## Given request
Copy verbatim everything from the first of the entries below down to the line containing "orange square at (821, 929): moved", including that line.

## Input data
##############################
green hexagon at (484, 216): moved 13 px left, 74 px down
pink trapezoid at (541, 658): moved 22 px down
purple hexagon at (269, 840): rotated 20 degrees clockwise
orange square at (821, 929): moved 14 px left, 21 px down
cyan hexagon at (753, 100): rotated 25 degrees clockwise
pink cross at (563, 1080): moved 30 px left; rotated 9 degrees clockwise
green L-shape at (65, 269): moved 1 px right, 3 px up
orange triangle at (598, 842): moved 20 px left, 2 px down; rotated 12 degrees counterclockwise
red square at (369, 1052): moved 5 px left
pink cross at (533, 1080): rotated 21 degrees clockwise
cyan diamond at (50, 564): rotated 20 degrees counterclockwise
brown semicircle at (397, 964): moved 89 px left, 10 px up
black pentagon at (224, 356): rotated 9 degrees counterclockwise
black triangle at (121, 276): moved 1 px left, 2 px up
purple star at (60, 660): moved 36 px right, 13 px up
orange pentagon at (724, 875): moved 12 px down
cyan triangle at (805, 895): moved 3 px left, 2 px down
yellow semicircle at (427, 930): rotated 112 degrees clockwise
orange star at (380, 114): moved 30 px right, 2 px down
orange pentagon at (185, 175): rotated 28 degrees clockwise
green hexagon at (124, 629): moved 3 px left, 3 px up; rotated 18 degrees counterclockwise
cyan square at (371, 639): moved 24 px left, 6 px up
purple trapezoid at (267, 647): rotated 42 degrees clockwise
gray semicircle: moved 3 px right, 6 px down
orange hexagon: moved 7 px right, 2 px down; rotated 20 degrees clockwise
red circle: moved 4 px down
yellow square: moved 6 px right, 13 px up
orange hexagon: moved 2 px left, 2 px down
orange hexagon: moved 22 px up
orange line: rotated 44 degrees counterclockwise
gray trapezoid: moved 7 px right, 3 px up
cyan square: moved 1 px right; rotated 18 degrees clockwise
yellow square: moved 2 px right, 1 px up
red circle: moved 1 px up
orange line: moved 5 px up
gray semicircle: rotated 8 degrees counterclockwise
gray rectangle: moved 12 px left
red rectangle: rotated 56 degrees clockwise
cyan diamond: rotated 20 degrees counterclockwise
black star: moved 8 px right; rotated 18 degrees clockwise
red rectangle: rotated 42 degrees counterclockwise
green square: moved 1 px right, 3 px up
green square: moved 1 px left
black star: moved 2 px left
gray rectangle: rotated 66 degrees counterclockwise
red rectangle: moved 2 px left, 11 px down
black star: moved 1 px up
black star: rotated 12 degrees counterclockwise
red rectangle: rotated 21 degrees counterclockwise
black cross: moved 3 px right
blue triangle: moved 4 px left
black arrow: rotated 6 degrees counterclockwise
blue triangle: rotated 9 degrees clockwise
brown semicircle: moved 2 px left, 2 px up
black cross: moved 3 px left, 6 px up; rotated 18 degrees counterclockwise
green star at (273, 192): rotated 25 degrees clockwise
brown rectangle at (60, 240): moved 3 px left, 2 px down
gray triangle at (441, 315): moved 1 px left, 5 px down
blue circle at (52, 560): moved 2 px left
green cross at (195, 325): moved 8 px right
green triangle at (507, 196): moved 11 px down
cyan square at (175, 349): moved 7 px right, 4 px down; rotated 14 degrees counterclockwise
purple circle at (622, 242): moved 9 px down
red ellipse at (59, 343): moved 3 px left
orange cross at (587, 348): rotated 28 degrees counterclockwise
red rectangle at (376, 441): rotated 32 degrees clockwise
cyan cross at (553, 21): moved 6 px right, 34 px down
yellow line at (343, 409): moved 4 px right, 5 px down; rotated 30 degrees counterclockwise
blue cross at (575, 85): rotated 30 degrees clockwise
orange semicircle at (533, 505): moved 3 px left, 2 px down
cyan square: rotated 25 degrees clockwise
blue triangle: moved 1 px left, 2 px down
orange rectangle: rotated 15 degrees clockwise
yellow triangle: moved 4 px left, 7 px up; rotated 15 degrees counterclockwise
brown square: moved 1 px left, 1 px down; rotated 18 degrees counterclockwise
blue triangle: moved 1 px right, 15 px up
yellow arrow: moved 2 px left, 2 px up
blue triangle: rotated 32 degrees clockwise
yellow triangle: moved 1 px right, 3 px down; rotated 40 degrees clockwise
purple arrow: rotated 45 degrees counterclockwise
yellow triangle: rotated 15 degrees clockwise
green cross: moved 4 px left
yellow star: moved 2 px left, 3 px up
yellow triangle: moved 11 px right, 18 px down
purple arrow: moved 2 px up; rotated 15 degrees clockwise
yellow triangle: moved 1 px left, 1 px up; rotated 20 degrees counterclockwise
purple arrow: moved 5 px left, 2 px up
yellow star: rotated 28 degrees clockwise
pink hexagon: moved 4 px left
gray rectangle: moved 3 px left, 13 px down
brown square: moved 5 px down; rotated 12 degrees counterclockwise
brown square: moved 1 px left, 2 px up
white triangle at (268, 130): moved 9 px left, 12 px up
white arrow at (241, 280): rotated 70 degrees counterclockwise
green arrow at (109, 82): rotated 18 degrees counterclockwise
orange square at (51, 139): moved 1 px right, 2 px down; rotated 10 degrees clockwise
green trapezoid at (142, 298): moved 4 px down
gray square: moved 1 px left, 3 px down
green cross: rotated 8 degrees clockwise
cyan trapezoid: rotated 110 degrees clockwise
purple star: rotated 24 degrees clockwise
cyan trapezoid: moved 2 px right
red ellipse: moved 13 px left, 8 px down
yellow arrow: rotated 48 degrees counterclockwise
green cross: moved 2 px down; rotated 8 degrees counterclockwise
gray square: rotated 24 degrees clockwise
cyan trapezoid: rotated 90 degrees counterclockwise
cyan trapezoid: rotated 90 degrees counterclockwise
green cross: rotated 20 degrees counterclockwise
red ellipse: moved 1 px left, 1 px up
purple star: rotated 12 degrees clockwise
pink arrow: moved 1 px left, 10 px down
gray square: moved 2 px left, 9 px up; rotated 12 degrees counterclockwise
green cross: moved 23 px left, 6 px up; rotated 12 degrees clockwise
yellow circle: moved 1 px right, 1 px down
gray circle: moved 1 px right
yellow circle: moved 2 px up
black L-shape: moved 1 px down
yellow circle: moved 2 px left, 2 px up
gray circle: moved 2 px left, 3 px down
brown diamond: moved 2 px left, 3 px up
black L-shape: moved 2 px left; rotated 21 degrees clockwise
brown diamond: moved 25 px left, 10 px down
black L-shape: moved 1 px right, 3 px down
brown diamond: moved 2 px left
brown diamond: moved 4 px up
##############################
## Answer
green hexagon at (484, 216): moved 13 px left, 74 px down
pink trapezoid at (541, 658): moved 22 px down
purple hexagon at (269, 840): rotated 20 degrees clockwise
orange square at (821, 929): moved 14 px left, 21 px down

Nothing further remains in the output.